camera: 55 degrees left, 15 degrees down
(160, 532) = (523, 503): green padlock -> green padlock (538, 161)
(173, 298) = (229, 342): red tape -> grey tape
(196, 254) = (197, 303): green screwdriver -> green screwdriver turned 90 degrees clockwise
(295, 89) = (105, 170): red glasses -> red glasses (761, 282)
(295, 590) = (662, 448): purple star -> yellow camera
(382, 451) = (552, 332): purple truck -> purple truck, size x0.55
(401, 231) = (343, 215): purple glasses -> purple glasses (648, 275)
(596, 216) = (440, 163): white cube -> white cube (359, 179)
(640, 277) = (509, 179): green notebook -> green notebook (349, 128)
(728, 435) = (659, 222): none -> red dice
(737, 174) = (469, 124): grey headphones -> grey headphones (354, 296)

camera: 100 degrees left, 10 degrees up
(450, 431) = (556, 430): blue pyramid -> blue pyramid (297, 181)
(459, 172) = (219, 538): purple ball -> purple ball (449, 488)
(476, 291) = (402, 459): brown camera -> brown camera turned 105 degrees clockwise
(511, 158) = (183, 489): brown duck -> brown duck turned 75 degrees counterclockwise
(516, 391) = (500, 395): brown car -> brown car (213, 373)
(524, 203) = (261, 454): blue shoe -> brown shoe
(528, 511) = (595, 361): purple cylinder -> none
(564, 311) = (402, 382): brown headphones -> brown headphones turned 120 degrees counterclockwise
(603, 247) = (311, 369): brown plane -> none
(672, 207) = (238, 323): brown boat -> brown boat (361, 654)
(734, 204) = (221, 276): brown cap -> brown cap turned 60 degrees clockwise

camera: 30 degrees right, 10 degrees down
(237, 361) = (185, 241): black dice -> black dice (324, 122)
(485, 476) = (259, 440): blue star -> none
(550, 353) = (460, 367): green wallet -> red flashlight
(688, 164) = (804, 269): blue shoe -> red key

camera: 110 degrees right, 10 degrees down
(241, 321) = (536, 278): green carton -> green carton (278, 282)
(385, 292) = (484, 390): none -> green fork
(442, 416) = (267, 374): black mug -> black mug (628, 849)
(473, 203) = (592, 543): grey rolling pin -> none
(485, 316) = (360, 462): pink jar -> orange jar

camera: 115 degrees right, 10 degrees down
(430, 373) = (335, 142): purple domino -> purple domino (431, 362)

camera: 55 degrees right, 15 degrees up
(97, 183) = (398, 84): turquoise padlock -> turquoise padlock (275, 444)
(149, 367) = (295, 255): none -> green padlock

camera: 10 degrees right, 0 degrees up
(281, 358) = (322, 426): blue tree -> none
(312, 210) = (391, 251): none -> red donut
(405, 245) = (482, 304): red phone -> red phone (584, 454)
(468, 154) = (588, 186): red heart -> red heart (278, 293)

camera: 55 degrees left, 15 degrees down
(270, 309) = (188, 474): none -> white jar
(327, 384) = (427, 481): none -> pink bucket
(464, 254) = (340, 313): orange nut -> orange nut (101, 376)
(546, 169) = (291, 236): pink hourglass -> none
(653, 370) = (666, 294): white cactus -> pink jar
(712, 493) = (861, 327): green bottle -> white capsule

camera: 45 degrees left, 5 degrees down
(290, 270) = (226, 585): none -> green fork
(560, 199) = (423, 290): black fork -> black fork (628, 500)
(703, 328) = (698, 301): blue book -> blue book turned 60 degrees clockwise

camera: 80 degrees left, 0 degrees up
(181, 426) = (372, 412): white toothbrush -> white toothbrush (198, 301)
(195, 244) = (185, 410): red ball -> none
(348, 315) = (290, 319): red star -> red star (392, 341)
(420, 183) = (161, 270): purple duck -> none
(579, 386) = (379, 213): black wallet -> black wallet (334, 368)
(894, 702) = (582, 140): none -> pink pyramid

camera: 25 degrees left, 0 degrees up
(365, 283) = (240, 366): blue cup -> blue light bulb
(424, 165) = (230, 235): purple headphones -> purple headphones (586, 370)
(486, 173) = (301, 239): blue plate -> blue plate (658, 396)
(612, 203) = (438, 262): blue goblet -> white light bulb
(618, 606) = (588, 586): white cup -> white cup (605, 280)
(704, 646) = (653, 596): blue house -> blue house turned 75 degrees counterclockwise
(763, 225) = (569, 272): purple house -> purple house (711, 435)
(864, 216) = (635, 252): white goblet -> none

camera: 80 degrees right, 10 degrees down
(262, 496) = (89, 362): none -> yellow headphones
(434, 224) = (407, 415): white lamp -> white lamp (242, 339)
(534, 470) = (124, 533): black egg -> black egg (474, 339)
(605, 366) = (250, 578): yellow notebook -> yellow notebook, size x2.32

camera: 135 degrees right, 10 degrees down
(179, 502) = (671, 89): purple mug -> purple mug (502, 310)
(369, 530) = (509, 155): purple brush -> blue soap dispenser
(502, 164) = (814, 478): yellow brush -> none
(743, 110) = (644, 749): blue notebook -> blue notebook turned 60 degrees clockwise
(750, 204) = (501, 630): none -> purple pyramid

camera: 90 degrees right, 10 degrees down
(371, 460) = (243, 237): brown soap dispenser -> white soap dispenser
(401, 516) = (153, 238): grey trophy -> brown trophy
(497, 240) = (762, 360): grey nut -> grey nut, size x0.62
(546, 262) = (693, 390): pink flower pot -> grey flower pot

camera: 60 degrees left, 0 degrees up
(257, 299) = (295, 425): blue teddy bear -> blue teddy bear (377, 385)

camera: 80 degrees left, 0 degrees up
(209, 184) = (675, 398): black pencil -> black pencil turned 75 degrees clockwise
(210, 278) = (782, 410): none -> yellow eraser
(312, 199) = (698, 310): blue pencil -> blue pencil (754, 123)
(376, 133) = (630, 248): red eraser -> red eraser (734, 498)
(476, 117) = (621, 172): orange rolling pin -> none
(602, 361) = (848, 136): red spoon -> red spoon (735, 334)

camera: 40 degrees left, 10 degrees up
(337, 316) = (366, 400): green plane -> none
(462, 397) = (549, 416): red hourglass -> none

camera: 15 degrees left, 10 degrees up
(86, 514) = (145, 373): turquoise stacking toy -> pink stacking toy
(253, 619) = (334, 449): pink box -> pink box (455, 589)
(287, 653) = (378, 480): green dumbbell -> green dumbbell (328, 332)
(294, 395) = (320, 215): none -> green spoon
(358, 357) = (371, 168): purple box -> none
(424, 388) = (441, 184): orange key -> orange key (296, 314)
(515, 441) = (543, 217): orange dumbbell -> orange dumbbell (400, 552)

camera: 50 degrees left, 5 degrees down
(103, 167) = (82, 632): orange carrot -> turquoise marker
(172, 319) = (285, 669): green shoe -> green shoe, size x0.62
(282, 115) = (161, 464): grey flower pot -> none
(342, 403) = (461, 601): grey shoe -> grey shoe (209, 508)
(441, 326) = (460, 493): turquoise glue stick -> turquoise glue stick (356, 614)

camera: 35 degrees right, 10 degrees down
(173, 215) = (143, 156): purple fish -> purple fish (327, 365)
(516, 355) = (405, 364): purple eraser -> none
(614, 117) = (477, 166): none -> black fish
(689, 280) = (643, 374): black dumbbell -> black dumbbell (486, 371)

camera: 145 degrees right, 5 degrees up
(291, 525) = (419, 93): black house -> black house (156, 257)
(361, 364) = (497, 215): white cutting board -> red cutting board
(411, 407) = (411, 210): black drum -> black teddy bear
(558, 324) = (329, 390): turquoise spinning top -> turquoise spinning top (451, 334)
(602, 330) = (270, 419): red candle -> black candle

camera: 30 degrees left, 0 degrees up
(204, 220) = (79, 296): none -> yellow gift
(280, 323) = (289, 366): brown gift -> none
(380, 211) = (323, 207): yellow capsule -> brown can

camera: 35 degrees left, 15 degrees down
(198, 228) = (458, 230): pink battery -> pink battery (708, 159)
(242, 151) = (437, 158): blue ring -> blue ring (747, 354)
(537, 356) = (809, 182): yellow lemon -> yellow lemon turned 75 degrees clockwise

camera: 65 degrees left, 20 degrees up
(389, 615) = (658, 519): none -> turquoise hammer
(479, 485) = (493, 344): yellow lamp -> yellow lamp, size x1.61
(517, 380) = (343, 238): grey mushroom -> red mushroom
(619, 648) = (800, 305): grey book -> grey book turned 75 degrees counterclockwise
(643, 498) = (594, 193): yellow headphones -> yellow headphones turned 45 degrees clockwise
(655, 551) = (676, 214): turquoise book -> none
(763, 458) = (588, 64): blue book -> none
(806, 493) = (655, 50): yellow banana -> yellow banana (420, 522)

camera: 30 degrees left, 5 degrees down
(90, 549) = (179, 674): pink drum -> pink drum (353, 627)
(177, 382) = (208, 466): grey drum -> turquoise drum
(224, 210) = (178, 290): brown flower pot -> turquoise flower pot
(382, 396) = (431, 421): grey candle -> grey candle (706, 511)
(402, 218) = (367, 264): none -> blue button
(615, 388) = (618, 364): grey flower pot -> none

◇ ◇ ◇ ◇

PROBLEM DESCRIPTION => Nothing should appear in the answer except the lines above from the line with "(689, 280) = (643, 374): black" through the line with "(411, 407) = (411, 210): black", both included, written out exactly.

EXERCISE RESULT =>
(689, 280) = (643, 374): black dumbbell -> black dumbbell (486, 371)

camera: 145 degrees right, 5 degrees up
(291, 525) = (419, 93): black house -> black house (156, 257)
(361, 364) = (497, 215): white cutting board -> red cutting board
(411, 407) = (411, 210): black drum -> black teddy bear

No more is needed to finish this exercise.